DATA TO PROCESS >>
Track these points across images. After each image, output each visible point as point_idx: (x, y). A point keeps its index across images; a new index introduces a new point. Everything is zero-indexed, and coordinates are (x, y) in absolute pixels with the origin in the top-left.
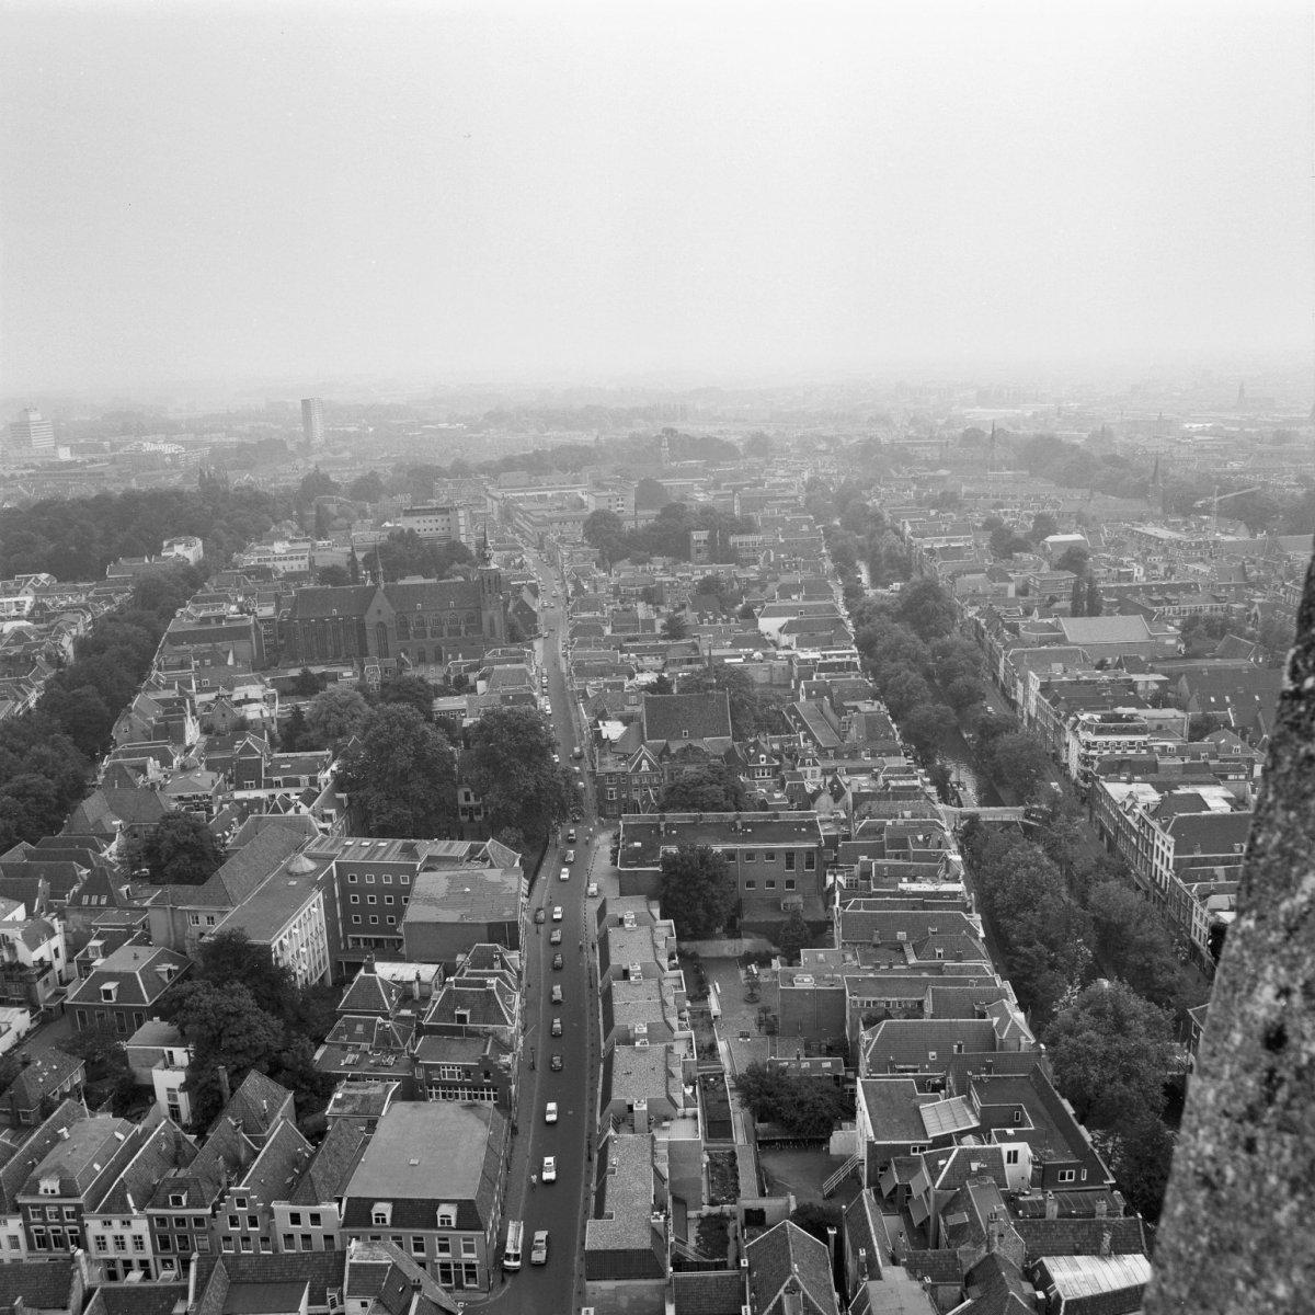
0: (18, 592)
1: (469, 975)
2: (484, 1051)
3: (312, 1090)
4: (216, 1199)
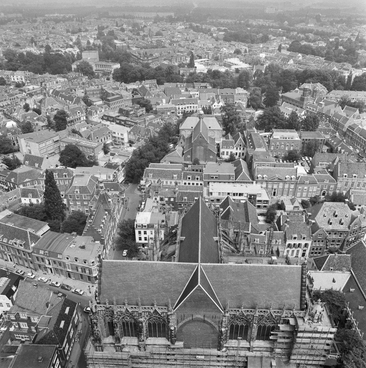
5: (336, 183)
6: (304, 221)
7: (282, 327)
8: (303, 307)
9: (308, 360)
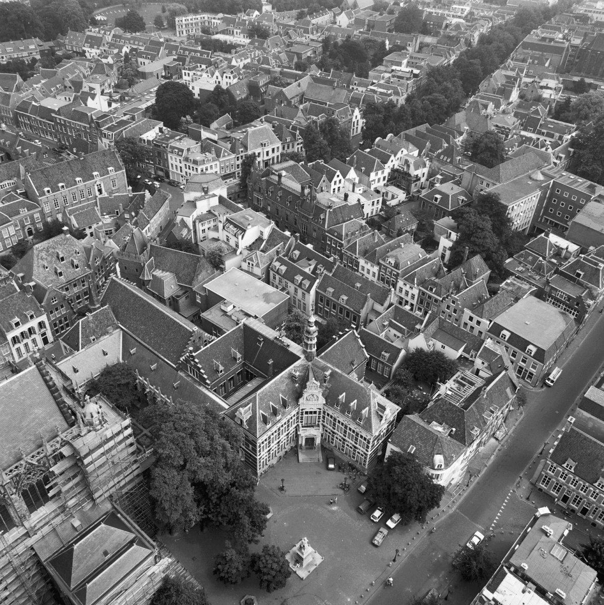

PROBLEM STATEMENT >>
Retype the records above, from their first line through the line containing "7: (282, 327)", inclusive, without the pictures.

SOLUTION TO THIS EXERCISE >>
Track these points across images. After each image, output each visible point as point_idx: (x, y). A point keeps its index across images; a new index introduces a new point. Everything is zero-indexed, and coordinates are (x, y) in absolute pixels with the origin in the top-left.
0: (18, 592)
1: (469, 975)
2: (484, 1051)
3: (312, 1090)
4: (216, 1199)
5: (336, 183)
6: (304, 221)
7: (282, 327)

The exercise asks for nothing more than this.